### AIM OF THE EXERCISE
Although the data below holds other lines too, output only those from the line with "(323, 347) = (345, 362): brown" up to and including the line with "(440, 231) = (214, 171): none", exactly as they appear.

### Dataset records
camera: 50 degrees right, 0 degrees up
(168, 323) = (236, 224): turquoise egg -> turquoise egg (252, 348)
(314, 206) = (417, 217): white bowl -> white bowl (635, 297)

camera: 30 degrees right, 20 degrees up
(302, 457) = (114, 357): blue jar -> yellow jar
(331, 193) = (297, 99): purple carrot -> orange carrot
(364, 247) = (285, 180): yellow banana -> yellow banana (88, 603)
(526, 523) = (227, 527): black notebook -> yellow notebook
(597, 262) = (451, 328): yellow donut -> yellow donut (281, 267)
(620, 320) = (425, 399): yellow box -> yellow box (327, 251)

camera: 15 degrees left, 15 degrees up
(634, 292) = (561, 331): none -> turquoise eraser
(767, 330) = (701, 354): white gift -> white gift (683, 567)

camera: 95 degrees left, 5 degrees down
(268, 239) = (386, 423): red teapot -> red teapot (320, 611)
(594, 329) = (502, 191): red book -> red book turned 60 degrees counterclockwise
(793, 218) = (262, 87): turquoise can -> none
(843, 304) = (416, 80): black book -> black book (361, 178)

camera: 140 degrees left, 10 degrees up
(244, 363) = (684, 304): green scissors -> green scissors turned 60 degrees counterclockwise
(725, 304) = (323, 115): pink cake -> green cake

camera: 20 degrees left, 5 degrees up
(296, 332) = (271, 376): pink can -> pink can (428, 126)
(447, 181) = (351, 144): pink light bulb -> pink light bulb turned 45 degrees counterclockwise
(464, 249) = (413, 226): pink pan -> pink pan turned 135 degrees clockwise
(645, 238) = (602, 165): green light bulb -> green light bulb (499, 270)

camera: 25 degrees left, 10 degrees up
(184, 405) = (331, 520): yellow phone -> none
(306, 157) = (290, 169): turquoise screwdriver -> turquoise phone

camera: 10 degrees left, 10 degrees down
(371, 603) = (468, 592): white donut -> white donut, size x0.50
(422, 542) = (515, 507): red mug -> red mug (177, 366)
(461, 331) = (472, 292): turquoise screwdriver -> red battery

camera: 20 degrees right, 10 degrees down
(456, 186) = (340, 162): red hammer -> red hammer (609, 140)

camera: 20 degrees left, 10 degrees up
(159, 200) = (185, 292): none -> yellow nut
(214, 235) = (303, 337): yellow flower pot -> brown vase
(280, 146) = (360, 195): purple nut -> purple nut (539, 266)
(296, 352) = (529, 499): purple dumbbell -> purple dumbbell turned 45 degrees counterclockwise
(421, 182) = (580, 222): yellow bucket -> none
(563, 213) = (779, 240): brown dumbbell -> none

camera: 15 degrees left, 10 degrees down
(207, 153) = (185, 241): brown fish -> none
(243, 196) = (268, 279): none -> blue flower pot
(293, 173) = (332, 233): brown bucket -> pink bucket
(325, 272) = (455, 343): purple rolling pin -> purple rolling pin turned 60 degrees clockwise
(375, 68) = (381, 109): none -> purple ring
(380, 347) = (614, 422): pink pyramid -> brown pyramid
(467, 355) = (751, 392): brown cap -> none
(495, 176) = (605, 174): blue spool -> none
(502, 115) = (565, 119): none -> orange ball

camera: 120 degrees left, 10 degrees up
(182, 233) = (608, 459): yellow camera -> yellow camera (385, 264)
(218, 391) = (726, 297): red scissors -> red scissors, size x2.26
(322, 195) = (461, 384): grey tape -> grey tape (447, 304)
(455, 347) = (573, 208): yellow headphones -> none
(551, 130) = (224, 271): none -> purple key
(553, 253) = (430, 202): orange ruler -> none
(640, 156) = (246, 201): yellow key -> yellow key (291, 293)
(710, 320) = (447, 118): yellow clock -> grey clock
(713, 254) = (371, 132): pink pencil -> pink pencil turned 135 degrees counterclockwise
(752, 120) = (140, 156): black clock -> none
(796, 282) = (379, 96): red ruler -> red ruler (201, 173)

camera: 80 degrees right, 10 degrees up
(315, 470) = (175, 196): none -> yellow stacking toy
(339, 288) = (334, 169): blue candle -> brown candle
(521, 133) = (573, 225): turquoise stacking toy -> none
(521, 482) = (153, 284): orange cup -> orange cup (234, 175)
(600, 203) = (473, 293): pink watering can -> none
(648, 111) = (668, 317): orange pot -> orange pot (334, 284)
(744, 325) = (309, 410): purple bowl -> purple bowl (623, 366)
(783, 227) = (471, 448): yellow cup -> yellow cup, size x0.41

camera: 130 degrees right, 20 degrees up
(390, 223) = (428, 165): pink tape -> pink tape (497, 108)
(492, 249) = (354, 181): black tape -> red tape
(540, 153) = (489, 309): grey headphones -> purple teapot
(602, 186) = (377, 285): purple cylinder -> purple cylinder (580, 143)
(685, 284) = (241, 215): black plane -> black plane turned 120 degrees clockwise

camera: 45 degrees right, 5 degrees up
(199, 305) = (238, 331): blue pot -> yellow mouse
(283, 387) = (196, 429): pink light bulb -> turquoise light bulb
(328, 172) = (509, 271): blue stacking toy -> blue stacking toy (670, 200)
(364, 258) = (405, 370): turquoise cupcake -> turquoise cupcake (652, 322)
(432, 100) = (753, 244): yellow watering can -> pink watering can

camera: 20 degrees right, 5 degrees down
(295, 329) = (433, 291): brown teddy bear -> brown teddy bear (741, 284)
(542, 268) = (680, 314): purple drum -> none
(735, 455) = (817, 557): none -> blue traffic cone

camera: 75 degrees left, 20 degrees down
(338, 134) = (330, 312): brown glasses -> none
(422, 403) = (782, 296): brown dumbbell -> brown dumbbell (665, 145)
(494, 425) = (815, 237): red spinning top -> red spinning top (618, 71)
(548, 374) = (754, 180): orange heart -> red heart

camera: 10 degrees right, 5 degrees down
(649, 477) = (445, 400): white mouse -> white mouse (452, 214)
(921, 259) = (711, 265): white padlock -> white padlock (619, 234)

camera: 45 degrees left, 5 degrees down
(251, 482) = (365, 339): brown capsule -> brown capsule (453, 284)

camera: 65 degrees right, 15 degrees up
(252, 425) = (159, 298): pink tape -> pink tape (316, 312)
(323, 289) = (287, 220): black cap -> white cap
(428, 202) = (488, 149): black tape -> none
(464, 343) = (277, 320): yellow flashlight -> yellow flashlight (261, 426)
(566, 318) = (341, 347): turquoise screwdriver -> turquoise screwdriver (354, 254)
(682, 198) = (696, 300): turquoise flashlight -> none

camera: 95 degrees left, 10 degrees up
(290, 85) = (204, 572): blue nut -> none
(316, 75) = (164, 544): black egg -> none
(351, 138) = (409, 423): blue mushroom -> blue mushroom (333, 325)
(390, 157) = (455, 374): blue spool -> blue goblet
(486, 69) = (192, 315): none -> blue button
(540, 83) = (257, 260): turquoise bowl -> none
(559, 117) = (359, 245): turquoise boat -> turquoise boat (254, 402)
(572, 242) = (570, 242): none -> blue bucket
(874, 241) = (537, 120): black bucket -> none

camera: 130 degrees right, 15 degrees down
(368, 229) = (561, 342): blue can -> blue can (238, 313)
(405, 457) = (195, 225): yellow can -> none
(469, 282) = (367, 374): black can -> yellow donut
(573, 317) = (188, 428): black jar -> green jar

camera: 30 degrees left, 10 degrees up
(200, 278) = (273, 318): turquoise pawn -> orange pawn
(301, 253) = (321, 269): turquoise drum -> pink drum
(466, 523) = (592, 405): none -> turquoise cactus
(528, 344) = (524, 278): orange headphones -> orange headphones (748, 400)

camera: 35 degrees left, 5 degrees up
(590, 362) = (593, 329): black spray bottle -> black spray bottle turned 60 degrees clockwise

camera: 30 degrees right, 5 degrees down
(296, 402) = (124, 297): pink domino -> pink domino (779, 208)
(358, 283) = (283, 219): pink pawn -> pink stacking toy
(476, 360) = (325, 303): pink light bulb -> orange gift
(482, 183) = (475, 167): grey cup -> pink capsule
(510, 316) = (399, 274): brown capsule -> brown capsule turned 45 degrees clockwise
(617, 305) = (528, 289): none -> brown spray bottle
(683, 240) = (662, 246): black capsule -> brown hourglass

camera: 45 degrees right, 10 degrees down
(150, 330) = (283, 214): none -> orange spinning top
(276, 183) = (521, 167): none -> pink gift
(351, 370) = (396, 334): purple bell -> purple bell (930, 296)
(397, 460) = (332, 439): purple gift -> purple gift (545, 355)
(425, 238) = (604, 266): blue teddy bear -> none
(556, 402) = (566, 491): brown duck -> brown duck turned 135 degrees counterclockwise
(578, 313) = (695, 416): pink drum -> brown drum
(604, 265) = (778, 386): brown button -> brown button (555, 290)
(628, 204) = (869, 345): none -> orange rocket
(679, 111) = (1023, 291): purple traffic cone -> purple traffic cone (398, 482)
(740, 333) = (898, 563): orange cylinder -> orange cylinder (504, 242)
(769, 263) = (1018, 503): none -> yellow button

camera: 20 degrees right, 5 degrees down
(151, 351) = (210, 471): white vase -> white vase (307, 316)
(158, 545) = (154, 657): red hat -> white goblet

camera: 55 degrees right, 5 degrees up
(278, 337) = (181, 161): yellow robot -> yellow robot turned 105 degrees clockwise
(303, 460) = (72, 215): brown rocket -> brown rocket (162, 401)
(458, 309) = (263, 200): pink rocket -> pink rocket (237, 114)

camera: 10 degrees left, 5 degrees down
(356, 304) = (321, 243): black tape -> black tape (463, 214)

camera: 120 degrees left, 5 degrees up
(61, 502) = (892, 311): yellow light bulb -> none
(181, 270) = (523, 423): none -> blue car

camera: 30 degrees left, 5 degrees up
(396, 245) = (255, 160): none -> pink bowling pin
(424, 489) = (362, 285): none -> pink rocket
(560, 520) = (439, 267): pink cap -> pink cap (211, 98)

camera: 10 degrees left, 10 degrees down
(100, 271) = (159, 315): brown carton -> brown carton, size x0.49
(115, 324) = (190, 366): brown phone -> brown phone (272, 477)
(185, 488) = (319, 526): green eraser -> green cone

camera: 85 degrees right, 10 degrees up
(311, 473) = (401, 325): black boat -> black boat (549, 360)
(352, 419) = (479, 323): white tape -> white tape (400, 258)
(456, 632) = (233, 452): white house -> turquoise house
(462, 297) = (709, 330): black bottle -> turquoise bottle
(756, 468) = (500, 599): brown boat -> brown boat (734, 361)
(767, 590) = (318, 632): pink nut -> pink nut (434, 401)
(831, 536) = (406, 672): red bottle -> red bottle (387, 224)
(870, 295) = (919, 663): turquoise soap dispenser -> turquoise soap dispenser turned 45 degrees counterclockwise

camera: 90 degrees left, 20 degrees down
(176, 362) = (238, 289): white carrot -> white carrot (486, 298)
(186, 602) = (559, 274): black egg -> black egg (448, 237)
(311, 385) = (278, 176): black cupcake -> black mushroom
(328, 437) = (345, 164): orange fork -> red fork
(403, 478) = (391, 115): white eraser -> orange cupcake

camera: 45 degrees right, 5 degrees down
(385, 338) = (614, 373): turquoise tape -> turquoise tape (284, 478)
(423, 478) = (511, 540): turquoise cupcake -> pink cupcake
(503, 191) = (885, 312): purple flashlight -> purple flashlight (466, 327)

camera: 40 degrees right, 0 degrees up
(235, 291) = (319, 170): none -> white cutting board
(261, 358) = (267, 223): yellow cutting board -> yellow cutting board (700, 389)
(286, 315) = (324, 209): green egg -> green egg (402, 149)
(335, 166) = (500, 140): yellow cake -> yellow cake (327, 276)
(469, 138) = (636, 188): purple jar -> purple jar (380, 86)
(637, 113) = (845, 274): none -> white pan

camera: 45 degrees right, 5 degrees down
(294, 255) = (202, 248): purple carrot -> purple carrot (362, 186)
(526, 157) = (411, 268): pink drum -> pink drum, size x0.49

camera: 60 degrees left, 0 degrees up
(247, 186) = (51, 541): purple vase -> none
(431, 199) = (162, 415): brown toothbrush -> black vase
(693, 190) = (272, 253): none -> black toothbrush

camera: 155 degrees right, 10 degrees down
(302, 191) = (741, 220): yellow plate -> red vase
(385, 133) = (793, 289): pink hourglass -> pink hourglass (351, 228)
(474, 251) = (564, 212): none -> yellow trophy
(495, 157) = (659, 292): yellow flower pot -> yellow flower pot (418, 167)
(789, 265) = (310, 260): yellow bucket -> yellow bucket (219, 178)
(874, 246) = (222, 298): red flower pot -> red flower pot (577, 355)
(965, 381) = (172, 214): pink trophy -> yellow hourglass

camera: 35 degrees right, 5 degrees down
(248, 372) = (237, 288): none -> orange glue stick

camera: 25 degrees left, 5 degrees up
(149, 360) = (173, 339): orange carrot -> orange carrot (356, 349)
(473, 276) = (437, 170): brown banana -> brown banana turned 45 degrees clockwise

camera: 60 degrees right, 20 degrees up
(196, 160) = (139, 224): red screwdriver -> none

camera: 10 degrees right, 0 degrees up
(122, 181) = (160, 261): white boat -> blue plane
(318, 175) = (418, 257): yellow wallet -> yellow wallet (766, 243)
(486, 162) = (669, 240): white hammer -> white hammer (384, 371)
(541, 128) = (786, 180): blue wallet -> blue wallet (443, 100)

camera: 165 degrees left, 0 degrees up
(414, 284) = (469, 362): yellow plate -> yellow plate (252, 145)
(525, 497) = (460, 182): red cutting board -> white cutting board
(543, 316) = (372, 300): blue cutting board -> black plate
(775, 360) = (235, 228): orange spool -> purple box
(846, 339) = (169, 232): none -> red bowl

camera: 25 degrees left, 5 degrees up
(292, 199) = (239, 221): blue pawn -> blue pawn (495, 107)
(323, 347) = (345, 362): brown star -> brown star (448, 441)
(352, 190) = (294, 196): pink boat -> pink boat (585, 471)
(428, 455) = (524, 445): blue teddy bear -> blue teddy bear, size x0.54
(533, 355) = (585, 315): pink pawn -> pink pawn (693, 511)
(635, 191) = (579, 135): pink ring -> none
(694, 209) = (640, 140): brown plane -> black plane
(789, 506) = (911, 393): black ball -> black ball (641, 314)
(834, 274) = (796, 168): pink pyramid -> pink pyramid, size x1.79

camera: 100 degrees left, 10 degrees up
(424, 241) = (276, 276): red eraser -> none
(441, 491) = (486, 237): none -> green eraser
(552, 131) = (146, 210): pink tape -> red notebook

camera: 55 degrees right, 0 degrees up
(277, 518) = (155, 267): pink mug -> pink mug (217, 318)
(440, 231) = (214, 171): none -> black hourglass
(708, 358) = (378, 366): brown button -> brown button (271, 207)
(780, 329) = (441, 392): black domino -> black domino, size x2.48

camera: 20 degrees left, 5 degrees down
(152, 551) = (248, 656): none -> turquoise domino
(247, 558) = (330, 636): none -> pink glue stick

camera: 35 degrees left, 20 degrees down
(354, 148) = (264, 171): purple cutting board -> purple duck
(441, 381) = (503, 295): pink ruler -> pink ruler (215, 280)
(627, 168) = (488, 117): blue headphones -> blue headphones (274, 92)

### ANSWER SPACE
(323, 347) = (345, 362): brown star -> brown star (448, 441)
(352, 190) = (294, 196): pink boat -> pink boat (585, 471)
(428, 455) = (524, 445): blue teddy bear -> blue teddy bear, size x0.54
(533, 355) = (585, 315): pink pawn -> pink pawn (693, 511)
(635, 191) = (579, 135): pink ring -> none
(694, 209) = (640, 140): brown plane -> black plane
(789, 506) = (911, 393): black ball -> black ball (641, 314)
(834, 274) = (796, 168): pink pyramid -> pink pyramid, size x1.79

camera: 100 degrees left, 10 degrees up
(424, 241) = (276, 276): red eraser -> none
(441, 491) = (486, 237): none -> green eraser
(552, 131) = (146, 210): pink tape -> red notebook

camera: 55 degrees right, 0 degrees up
(277, 518) = (155, 267): pink mug -> pink mug (217, 318)
(440, 231) = (214, 171): none -> black hourglass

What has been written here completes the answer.